▶ _What is required_
Retype the whole listing exactly. Leave out pictures.

▶ _Exercise inputs_
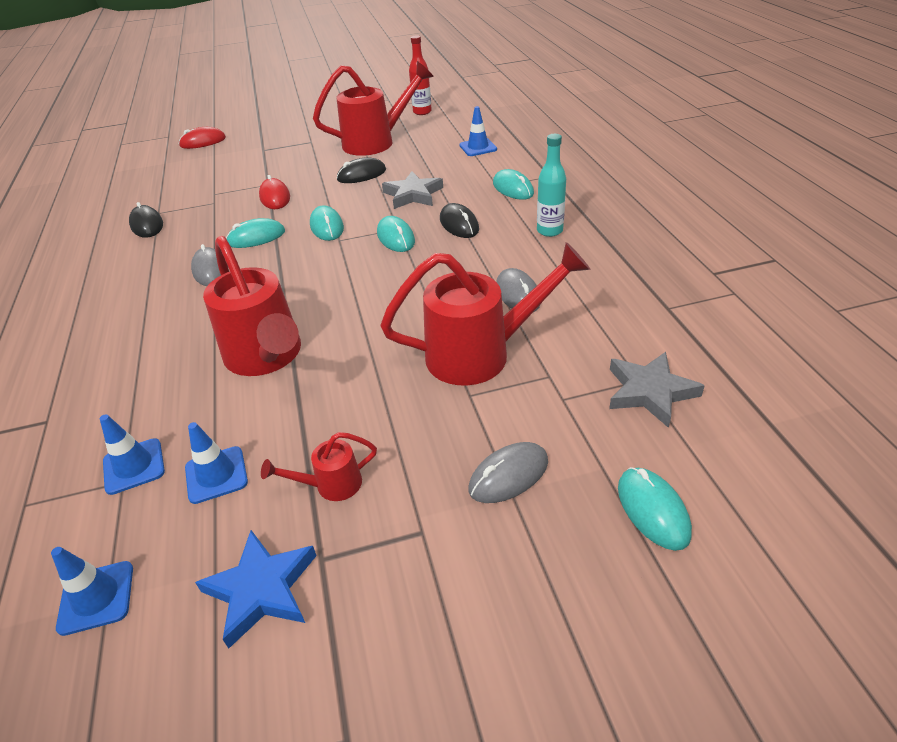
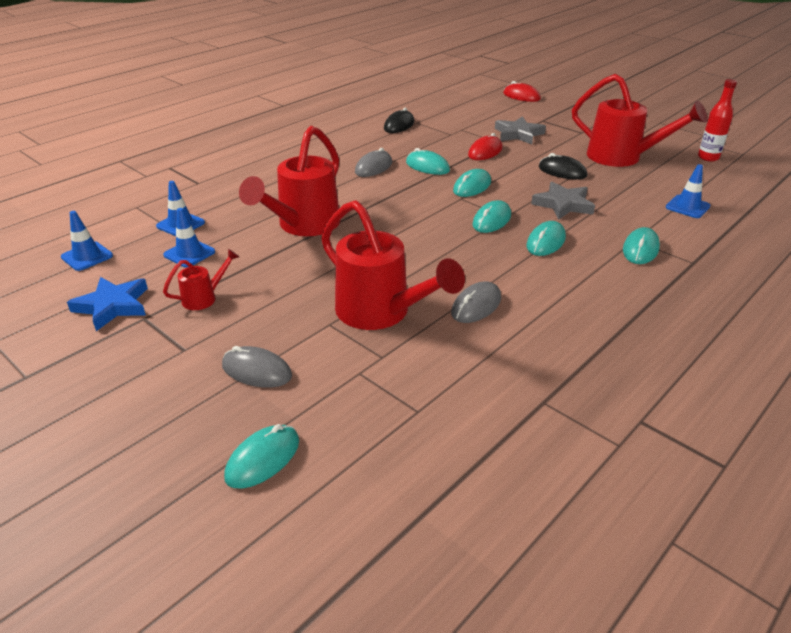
camera: 55 degrees right, 5 degrees down
(331, 485) = (204, 298): red watering can -> red watering can turned 105 degrees clockwise
(459, 224) = (546, 242): black mouse -> turquoise mouse
(549, 231) = (593, 292): turquoise bottle -> none
(649, 392) = (406, 421): grey star -> grey star (518, 134)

▶ _Exercise result_
camera: 55 degrees right, 5 degrees down
(331, 485) = (204, 298): red watering can -> red watering can turned 105 degrees clockwise
(459, 224) = (546, 242): black mouse -> turquoise mouse
(549, 231) = (593, 292): turquoise bottle -> none
(649, 392) = (406, 421): grey star -> grey star (518, 134)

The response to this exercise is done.